== MATERIAL TO PROCESS ==

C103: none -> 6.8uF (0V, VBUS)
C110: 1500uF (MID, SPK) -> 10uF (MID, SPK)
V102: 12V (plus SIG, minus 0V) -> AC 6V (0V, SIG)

--

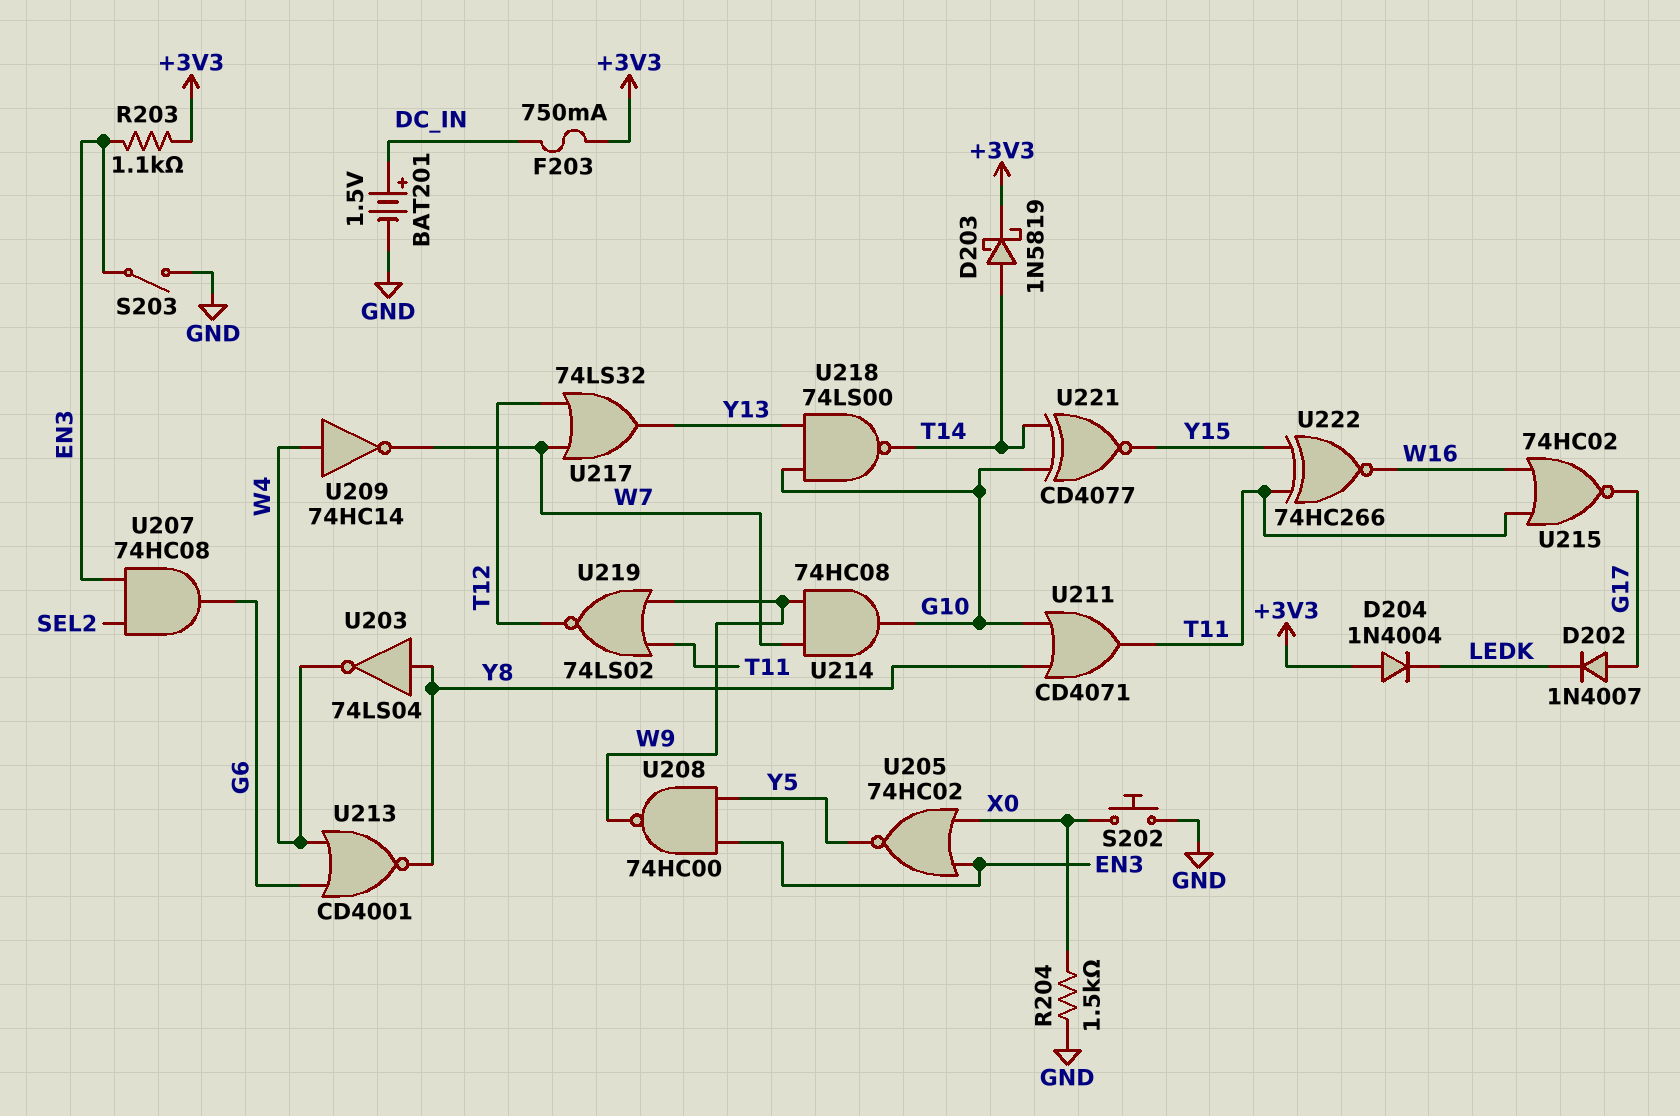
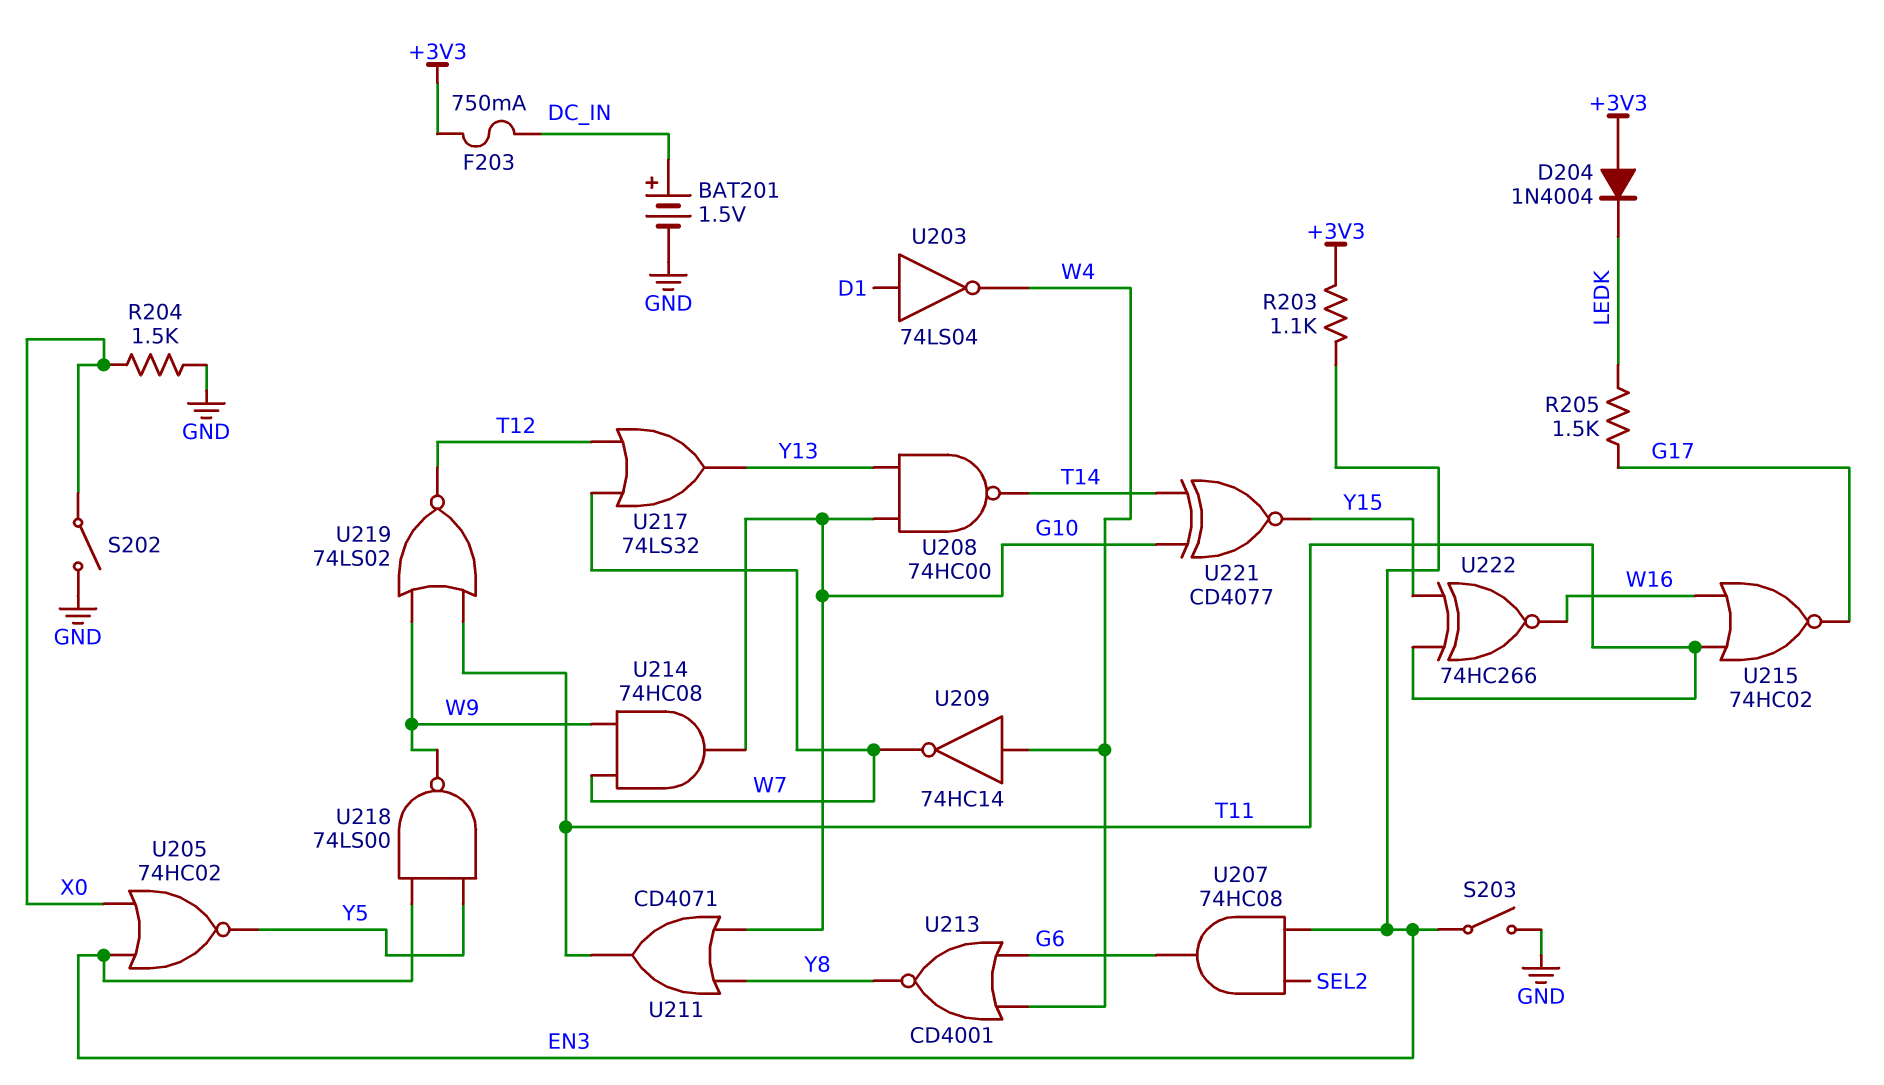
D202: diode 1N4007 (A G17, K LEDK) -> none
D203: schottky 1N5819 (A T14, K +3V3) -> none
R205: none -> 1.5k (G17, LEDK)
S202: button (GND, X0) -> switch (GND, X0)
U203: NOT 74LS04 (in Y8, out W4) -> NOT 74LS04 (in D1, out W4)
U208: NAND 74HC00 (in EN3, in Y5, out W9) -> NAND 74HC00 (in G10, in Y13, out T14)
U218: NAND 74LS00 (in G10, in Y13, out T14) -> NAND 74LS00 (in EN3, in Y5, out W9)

== WORK ITEM ==
Each line in the listing above that includes the word "NAND" needs to be copied out.

== WORKED SOLUTION ==
U208: NAND 74HC00 (in EN3, in Y5, out W9) -> NAND 74HC00 (in G10, in Y13, out T14)
U218: NAND 74LS00 (in G10, in Y13, out T14) -> NAND 74LS00 (in EN3, in Y5, out W9)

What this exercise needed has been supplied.